What you have to do —
For each line below that contains the word "AGND", return that line.

Entries provided —
Content starts
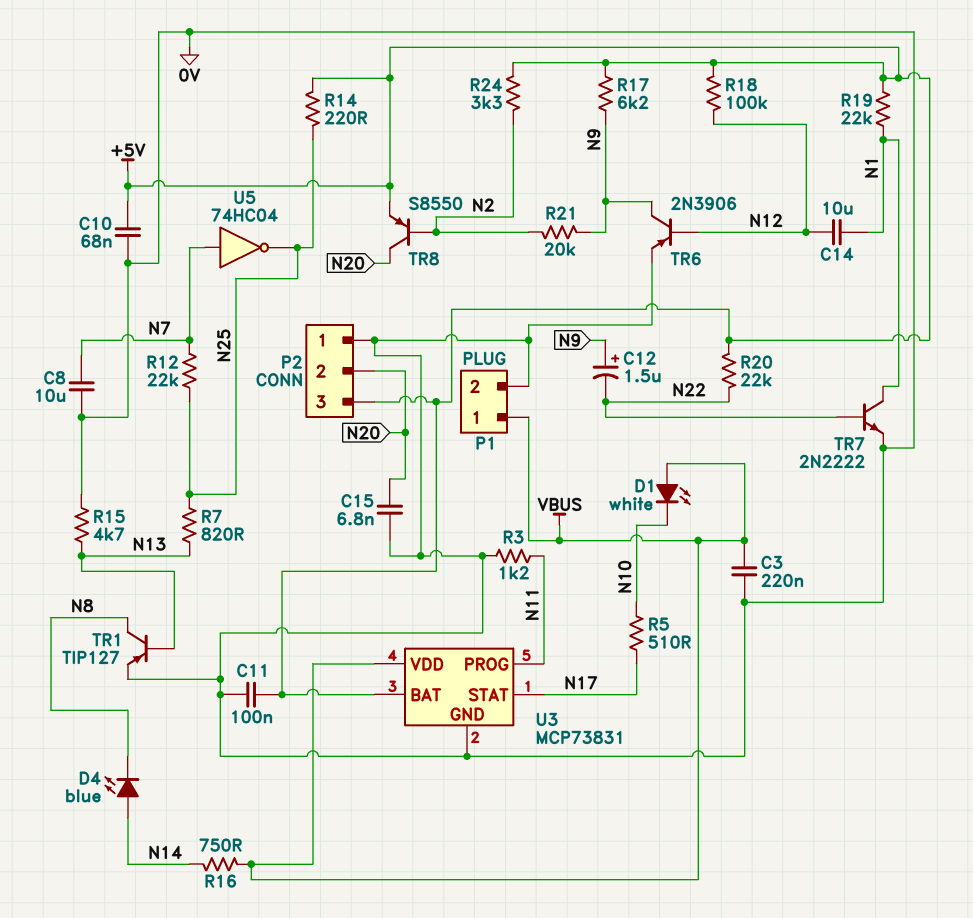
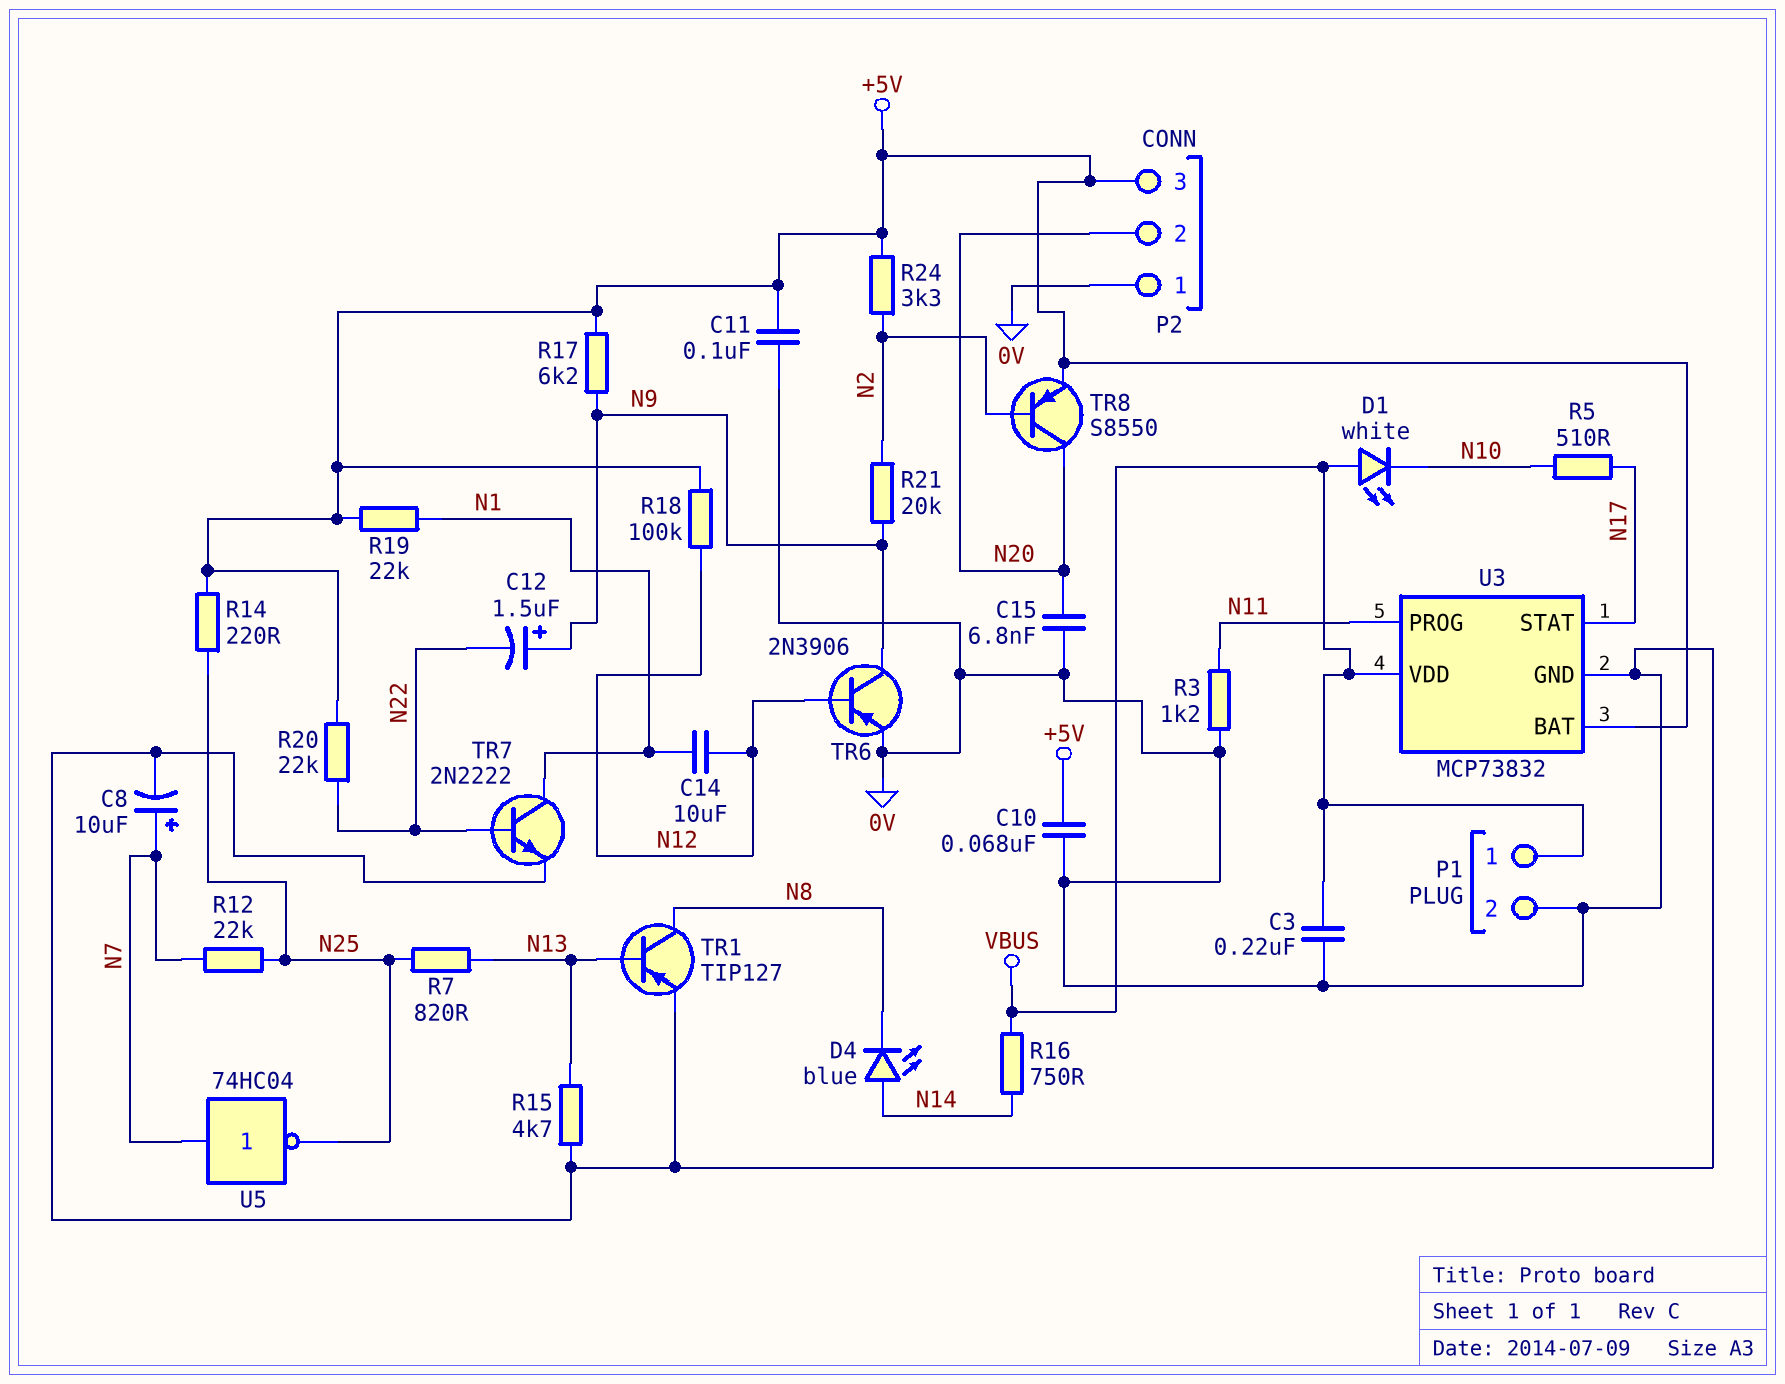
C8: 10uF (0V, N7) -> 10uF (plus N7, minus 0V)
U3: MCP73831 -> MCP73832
Content ends
Content starts
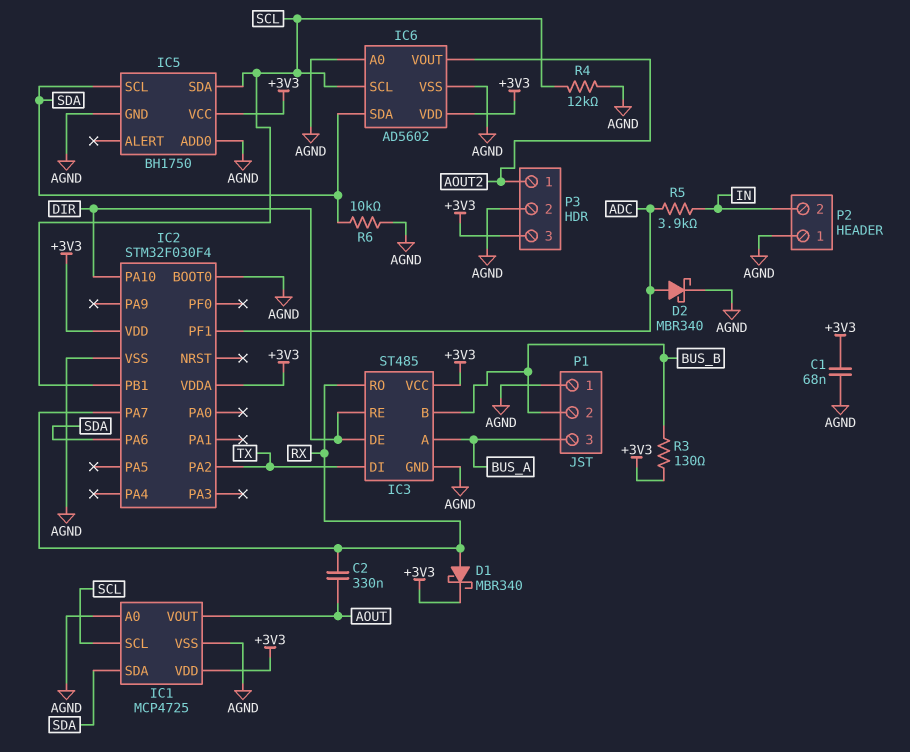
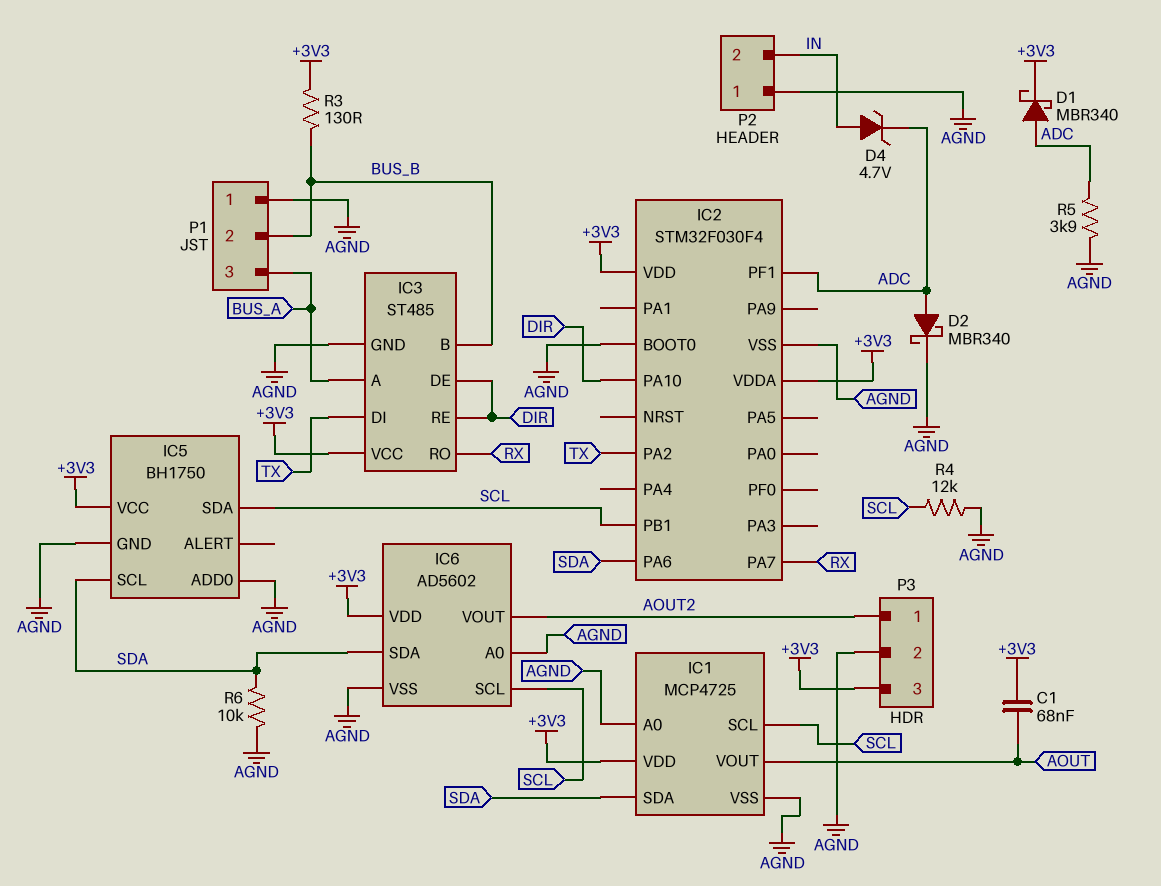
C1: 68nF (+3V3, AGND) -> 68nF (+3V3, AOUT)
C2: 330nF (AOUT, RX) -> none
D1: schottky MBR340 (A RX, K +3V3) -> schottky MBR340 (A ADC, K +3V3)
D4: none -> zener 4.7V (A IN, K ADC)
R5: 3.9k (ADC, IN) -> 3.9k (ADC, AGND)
Content ends
Answer area —
C1: 68nF (+3V3, AGND) -> 68nF (+3V3, AOUT)
R5: 3.9k (ADC, IN) -> 3.9k (ADC, AGND)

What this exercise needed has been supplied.